• WORK INSTRUCTIONS: After finding the line with "blue pawn [344,133,402,172]" in the data below, set down exactly each line through the one with "purple pawn [476,103,509,159]", inclusive, and stop there.

• AVAILABLE DATA:
== Segment start ==
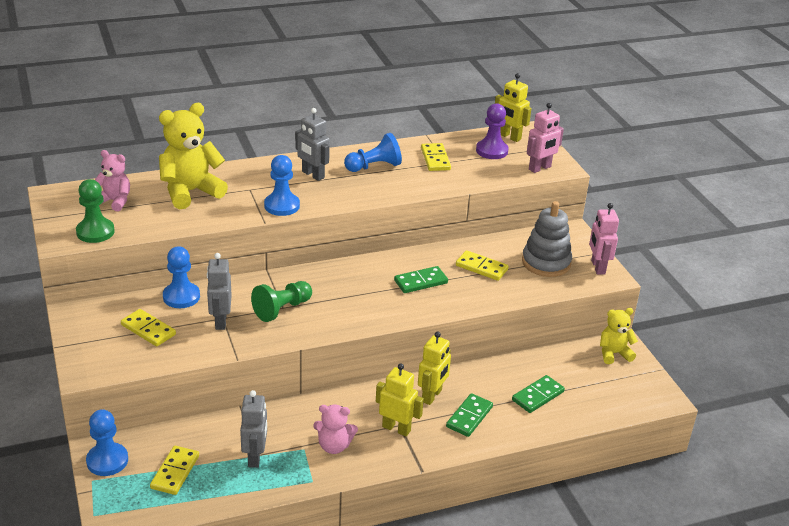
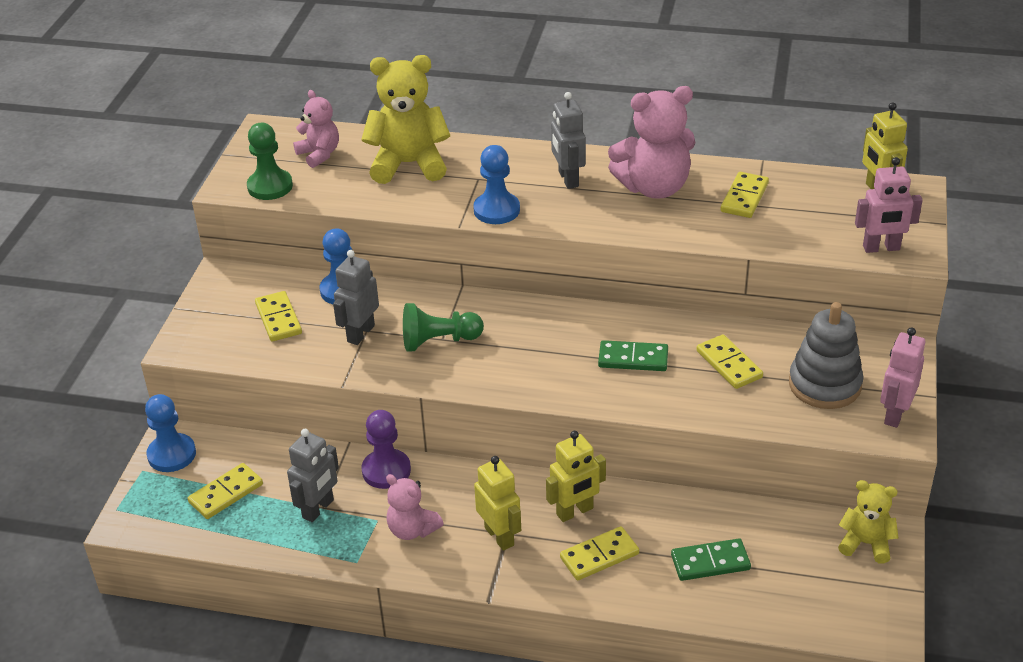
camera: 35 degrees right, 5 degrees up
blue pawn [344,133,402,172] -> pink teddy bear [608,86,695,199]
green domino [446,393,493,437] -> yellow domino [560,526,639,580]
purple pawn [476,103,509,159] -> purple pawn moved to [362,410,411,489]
== Segment end ==
== Segment start ==
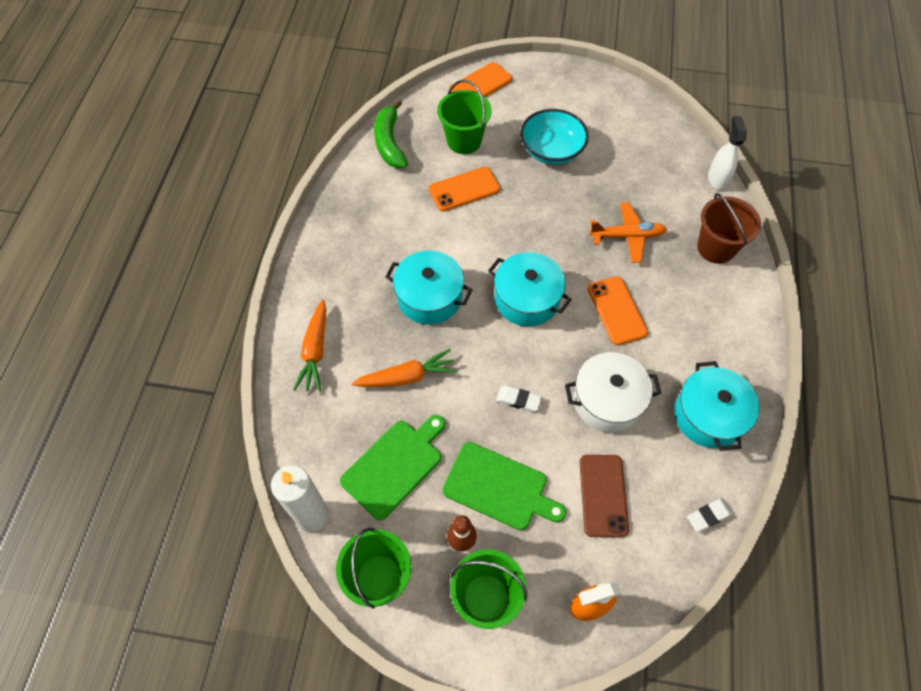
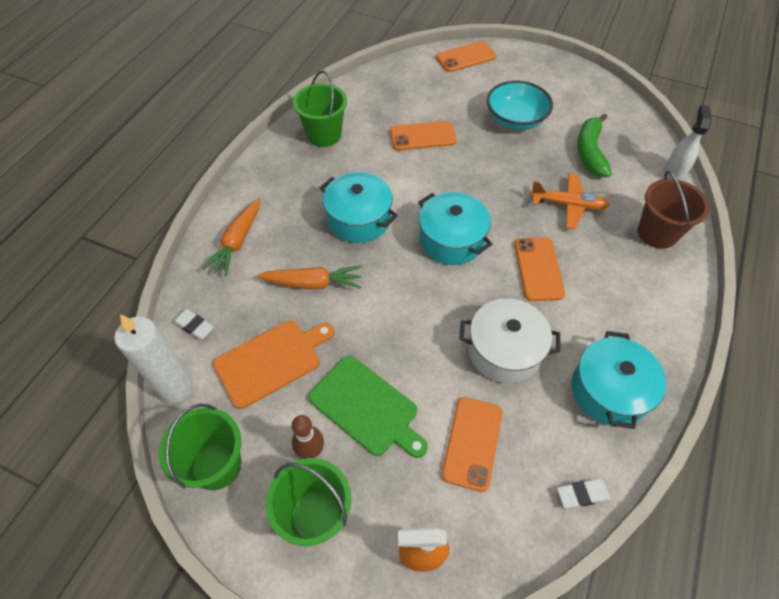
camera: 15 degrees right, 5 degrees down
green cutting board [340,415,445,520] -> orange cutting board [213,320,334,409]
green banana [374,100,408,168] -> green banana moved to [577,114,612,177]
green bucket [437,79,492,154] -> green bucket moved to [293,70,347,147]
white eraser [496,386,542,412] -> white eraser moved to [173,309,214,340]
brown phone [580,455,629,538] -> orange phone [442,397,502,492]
== Segment end ==
• WRITTEN REPLY:
blue pawn [344,133,402,172] -> pink teddy bear [608,86,695,199]
green domino [446,393,493,437] -> yellow domino [560,526,639,580]
purple pawn [476,103,509,159] -> purple pawn moved to [362,410,411,489]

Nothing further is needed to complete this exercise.